_WHAT YOU ARE ASKED TO DO_
Exact reproductions of all the entries, please, and no pictures.

_RECORDS SHOWN_
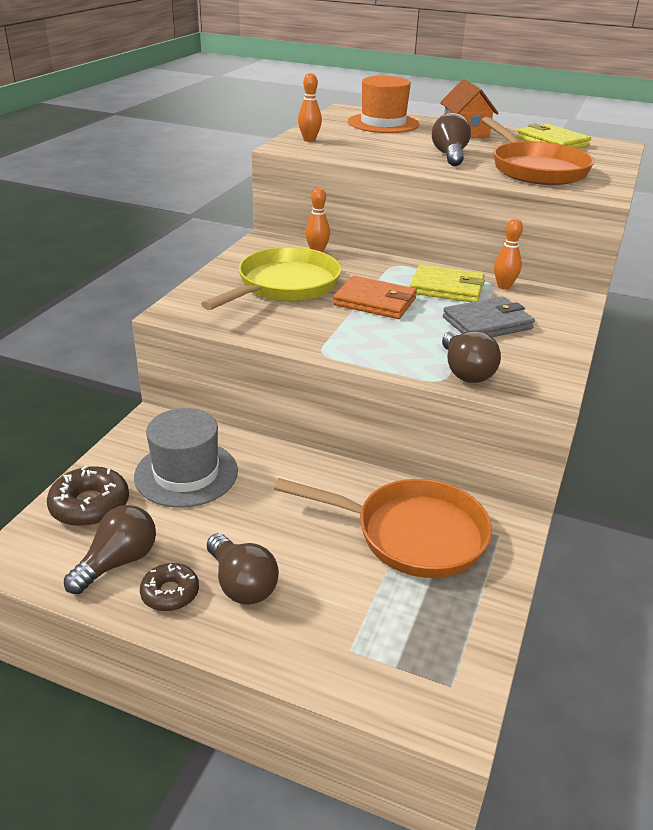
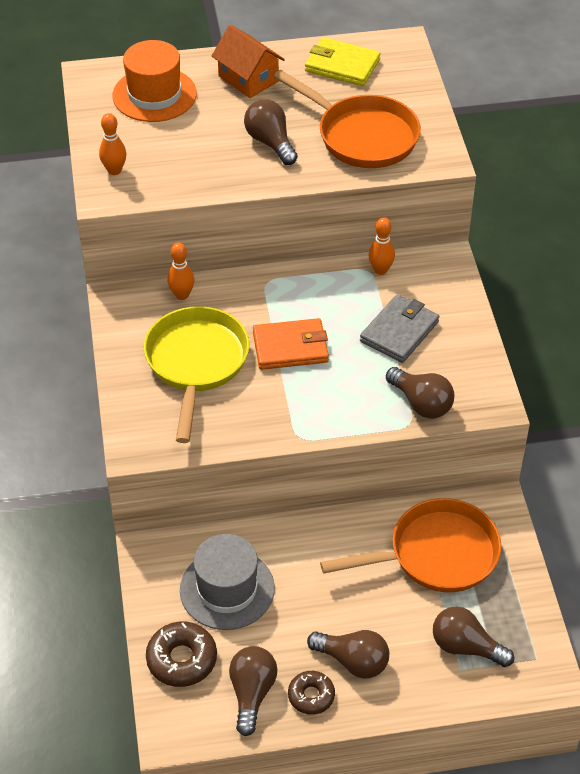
camera: 30 degrees left, 15 degrees up
(375, 631) = (466, 647): none -> brown light bulb
(447, 288) = (335, 296): yellow wallet -> none

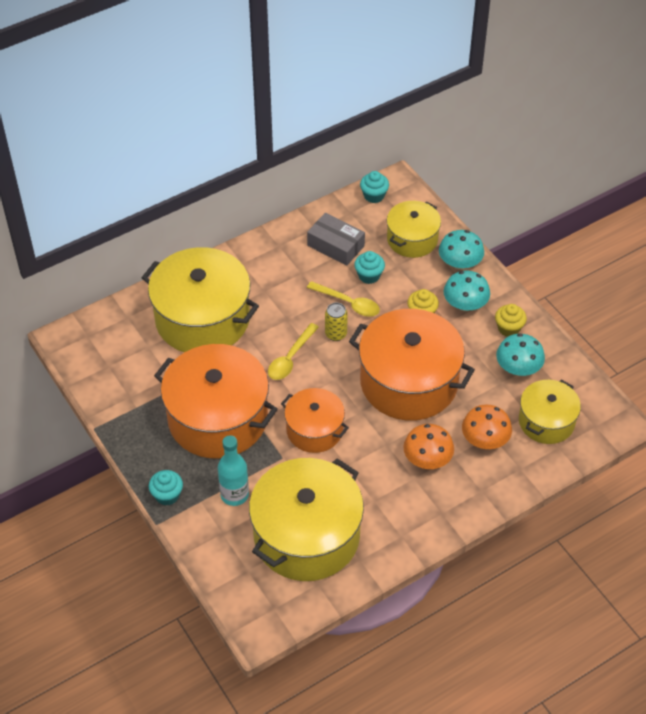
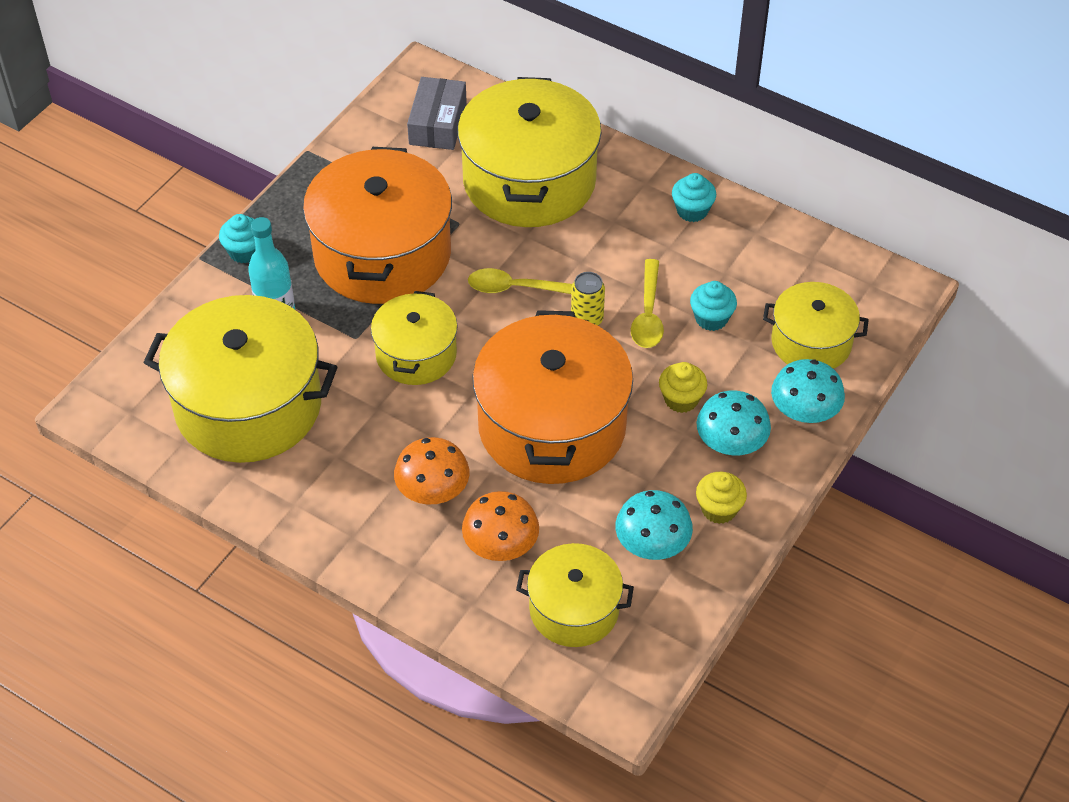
camera: 65 degrees right, 0 degrees up
(314, 430) = (416, 354): orange pot -> yellow pot
(335, 246) = (740, 265): grey box -> grey box (437, 123)
(374, 196) = (862, 272): turquoise cupcake -> turquoise cupcake (692, 211)

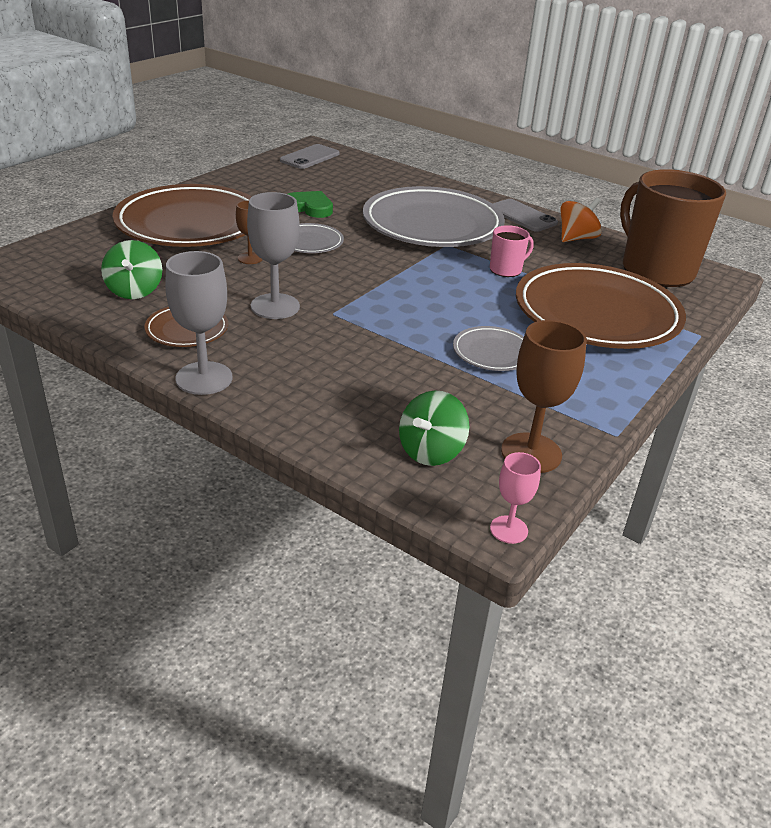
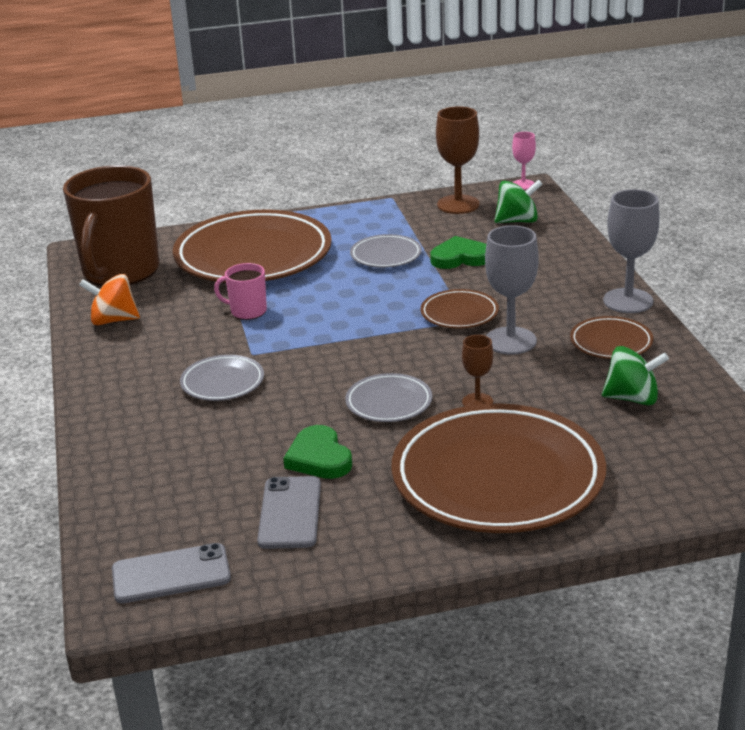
camera: 135 degrees left, 5 degrees down
(135, 291) = (632, 398): green spinning top -> green spinning top turned 60 degrees clockwise
(345, 316) = (459, 313): none -> brown plate
(423, 374) = (460, 258): none -> green heart
(432, 225) = (222, 382): grey plate -> grey plate, size x0.45
(522, 216) = (104, 363): grey phone -> grey phone (290, 513)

_YOUR SOLUTION_
camera: 30 degrees left, 15 degrees up
(375, 631) = (466, 647): none -> brown light bulb
(447, 288) = (335, 296): yellow wallet -> none

camera: 65 degrees right, 0 degrees up
(314, 430) = (416, 354): orange pot -> yellow pot
(335, 246) = (740, 265): grey box -> grey box (437, 123)
(374, 196) = (862, 272): turquoise cupcake -> turquoise cupcake (692, 211)

camera: 135 degrees left, 5 degrees down
(135, 291) = (632, 398): green spinning top -> green spinning top turned 60 degrees clockwise
(345, 316) = (459, 313): none -> brown plate
(423, 374) = (460, 258): none -> green heart
(432, 225) = (222, 382): grey plate -> grey plate, size x0.45
(522, 216) = (104, 363): grey phone -> grey phone (290, 513)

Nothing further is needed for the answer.